[Data records]
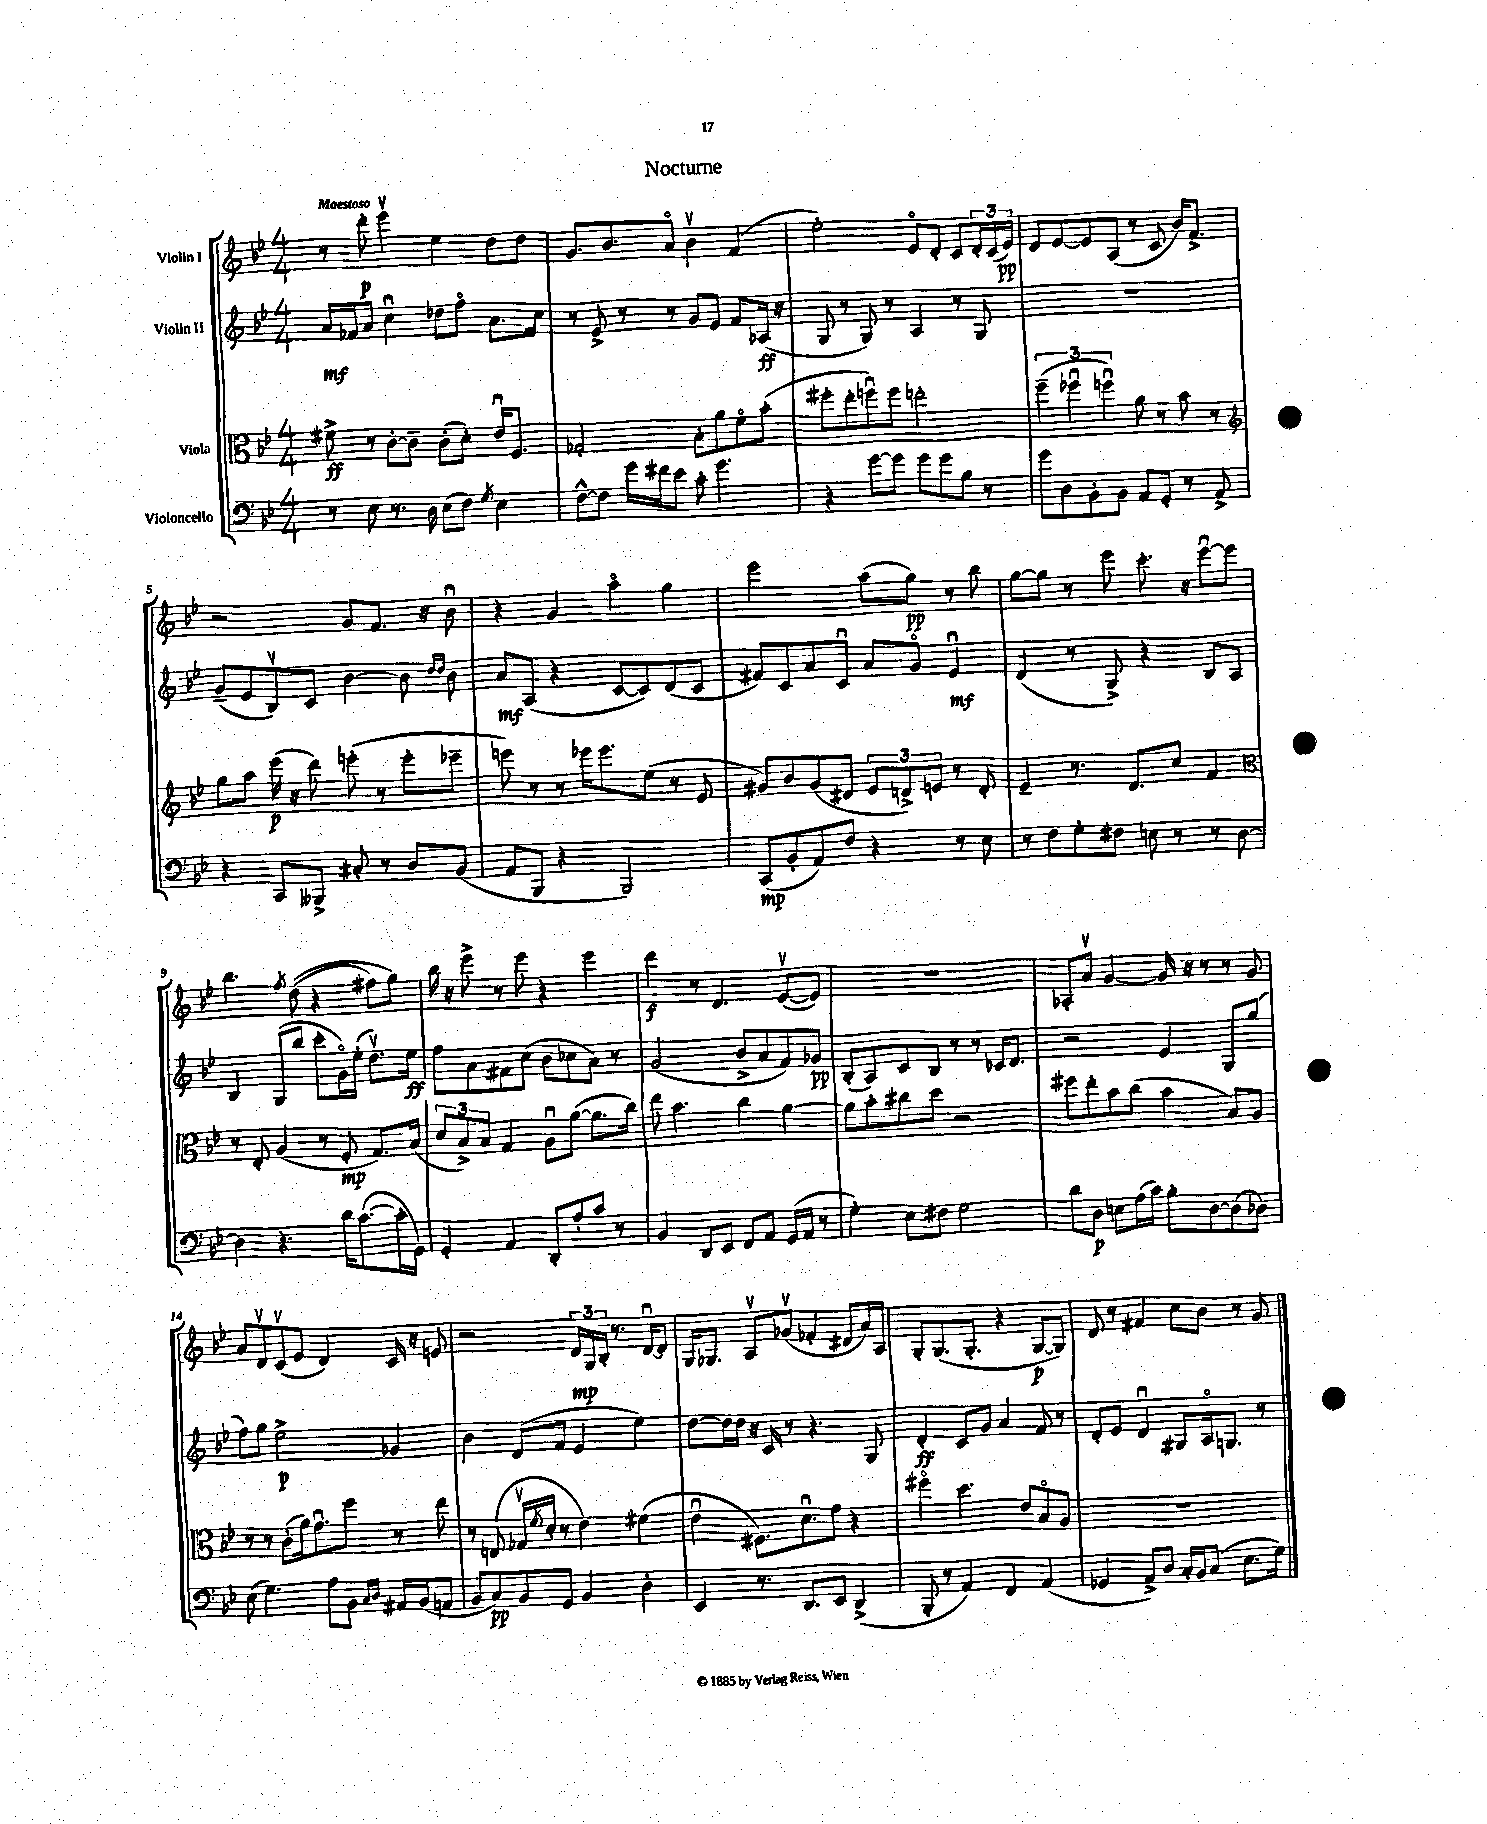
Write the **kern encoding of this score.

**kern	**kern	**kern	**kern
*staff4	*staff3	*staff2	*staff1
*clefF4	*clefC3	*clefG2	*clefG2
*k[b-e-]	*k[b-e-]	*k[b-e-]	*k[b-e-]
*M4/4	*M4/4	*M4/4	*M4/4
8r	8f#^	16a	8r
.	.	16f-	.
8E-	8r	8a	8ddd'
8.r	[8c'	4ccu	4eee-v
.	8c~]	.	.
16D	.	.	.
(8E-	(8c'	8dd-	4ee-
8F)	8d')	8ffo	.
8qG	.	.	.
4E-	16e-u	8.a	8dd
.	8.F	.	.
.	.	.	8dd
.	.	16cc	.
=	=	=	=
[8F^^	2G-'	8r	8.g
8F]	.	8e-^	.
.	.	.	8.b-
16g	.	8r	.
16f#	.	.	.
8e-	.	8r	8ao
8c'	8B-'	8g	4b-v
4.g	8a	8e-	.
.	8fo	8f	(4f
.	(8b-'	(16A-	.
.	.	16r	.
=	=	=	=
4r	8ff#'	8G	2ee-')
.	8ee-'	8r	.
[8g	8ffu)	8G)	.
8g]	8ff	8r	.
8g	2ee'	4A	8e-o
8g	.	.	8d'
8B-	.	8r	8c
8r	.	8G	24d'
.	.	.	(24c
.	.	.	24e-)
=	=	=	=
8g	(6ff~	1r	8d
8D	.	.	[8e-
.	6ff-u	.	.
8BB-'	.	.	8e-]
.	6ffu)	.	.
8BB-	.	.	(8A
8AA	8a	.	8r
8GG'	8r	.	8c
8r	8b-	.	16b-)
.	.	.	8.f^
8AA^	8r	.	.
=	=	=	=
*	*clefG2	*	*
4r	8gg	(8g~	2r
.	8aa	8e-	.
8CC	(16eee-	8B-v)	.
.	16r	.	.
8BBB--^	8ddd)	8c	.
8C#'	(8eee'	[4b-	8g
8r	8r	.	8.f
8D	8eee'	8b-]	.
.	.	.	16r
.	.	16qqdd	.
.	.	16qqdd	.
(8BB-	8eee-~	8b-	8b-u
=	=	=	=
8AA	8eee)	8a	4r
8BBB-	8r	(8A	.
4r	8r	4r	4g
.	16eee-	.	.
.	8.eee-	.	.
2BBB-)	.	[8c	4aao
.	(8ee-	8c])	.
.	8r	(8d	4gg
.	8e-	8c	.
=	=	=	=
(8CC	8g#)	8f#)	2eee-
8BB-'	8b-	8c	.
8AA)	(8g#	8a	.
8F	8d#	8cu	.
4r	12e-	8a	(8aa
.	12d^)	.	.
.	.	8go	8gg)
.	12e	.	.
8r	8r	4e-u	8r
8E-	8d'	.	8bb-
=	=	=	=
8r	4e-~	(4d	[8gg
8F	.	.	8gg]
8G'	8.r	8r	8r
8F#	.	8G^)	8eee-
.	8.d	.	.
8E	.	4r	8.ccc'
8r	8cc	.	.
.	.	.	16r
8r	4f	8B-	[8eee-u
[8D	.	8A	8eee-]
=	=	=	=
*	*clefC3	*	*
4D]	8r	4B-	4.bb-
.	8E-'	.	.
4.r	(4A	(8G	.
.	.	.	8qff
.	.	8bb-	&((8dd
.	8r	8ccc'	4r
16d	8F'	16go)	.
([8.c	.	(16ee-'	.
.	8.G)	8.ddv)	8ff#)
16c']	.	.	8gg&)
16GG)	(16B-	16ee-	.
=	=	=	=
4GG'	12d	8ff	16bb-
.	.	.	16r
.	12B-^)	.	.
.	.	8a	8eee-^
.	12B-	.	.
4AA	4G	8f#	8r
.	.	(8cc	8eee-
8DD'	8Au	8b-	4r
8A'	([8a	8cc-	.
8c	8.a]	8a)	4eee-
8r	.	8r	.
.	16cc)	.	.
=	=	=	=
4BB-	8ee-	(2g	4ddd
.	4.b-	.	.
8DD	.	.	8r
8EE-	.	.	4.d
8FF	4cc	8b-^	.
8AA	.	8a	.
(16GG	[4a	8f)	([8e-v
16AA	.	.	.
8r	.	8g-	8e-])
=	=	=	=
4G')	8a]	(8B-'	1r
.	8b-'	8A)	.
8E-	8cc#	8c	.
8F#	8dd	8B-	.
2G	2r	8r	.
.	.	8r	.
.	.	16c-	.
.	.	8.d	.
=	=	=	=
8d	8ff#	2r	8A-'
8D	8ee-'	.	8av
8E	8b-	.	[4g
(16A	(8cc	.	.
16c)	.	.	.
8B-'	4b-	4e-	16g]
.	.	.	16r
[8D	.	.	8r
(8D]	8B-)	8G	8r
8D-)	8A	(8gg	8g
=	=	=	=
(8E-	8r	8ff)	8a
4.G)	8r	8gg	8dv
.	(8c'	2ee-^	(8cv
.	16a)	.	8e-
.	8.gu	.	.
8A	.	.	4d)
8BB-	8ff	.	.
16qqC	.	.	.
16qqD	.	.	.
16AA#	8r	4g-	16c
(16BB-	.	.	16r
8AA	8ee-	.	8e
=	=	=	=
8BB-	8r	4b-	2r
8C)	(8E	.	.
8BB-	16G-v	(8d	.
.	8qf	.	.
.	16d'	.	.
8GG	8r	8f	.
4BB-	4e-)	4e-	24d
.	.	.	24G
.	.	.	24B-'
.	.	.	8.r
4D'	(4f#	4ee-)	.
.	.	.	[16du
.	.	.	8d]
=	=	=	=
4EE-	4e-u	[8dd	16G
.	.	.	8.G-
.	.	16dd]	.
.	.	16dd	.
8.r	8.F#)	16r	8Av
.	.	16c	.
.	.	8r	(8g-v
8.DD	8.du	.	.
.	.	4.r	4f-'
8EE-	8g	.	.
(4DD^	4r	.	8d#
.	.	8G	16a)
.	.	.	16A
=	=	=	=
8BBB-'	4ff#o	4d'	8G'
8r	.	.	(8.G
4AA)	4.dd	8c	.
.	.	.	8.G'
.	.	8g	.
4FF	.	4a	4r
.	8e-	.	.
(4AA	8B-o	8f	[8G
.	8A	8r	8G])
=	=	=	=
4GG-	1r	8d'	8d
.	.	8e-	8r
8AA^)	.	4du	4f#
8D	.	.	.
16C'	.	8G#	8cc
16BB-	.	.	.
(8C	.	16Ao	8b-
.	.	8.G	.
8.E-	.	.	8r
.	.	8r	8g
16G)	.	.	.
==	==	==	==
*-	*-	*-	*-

[THE PROBLEM] Report how many lines of the listing above contain the string "kern", treating uppercase and lowercase as different. Give only the number.

[COMPLETED TASK] 2